Task to complete: Output exactly the first line of the listing and each line after it, through the line that contains "JOY1 pin VRY: A2 -> A0"; add nothing else.

** Opening Exercise materials block **

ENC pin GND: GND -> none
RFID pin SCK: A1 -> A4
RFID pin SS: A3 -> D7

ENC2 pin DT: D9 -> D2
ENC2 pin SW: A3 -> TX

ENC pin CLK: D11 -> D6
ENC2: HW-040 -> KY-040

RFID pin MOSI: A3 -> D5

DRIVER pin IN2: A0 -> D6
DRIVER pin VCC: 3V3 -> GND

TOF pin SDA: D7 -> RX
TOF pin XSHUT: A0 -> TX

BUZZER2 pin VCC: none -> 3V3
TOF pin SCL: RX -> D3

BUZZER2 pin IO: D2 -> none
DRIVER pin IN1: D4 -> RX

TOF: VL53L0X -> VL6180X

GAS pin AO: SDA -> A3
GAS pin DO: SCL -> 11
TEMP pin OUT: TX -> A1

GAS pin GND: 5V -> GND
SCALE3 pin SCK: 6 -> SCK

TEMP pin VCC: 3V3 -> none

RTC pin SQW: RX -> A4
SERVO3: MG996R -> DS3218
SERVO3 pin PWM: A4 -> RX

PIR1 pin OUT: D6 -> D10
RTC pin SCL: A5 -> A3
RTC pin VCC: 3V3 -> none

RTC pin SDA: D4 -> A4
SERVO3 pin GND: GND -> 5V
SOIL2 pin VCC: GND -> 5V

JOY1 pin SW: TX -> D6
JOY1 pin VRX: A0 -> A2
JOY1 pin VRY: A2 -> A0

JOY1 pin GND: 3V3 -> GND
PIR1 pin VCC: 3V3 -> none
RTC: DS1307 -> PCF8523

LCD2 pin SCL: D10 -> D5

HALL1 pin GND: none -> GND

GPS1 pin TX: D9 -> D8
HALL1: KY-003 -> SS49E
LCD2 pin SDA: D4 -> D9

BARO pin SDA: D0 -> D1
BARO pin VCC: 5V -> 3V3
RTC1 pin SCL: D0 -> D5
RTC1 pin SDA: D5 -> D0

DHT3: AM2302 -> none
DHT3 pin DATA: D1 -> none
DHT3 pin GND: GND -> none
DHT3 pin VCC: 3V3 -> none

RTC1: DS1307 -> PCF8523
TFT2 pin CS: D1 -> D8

** Closing Exercise materials block **

Answer area:
ENC pin GND: GND -> none
RFID pin SCK: A1 -> A4
RFID pin SS: A3 -> D7

ENC2 pin DT: D9 -> D2
ENC2 pin SW: A3 -> TX

ENC pin CLK: D11 -> D6
ENC2: HW-040 -> KY-040

RFID pin MOSI: A3 -> D5

DRIVER pin IN2: A0 -> D6
DRIVER pin VCC: 3V3 -> GND

TOF pin SDA: D7 -> RX
TOF pin XSHUT: A0 -> TX

BUZZER2 pin VCC: none -> 3V3
TOF pin SCL: RX -> D3

BUZZER2 pin IO: D2 -> none
DRIVER pin IN1: D4 -> RX

TOF: VL53L0X -> VL6180X

GAS pin AO: SDA -> A3
GAS pin DO: SCL -> 11
TEMP pin OUT: TX -> A1

GAS pin GND: 5V -> GND
SCALE3 pin SCK: 6 -> SCK

TEMP pin VCC: 3V3 -> none

RTC pin SQW: RX -> A4
SERVO3: MG996R -> DS3218
SERVO3 pin PWM: A4 -> RX

PIR1 pin OUT: D6 -> D10
RTC pin SCL: A5 -> A3
RTC pin VCC: 3V3 -> none

RTC pin SDA: D4 -> A4
SERVO3 pin GND: GND -> 5V
SOIL2 pin VCC: GND -> 5V

JOY1 pin SW: TX -> D6
JOY1 pin VRX: A0 -> A2
JOY1 pin VRY: A2 -> A0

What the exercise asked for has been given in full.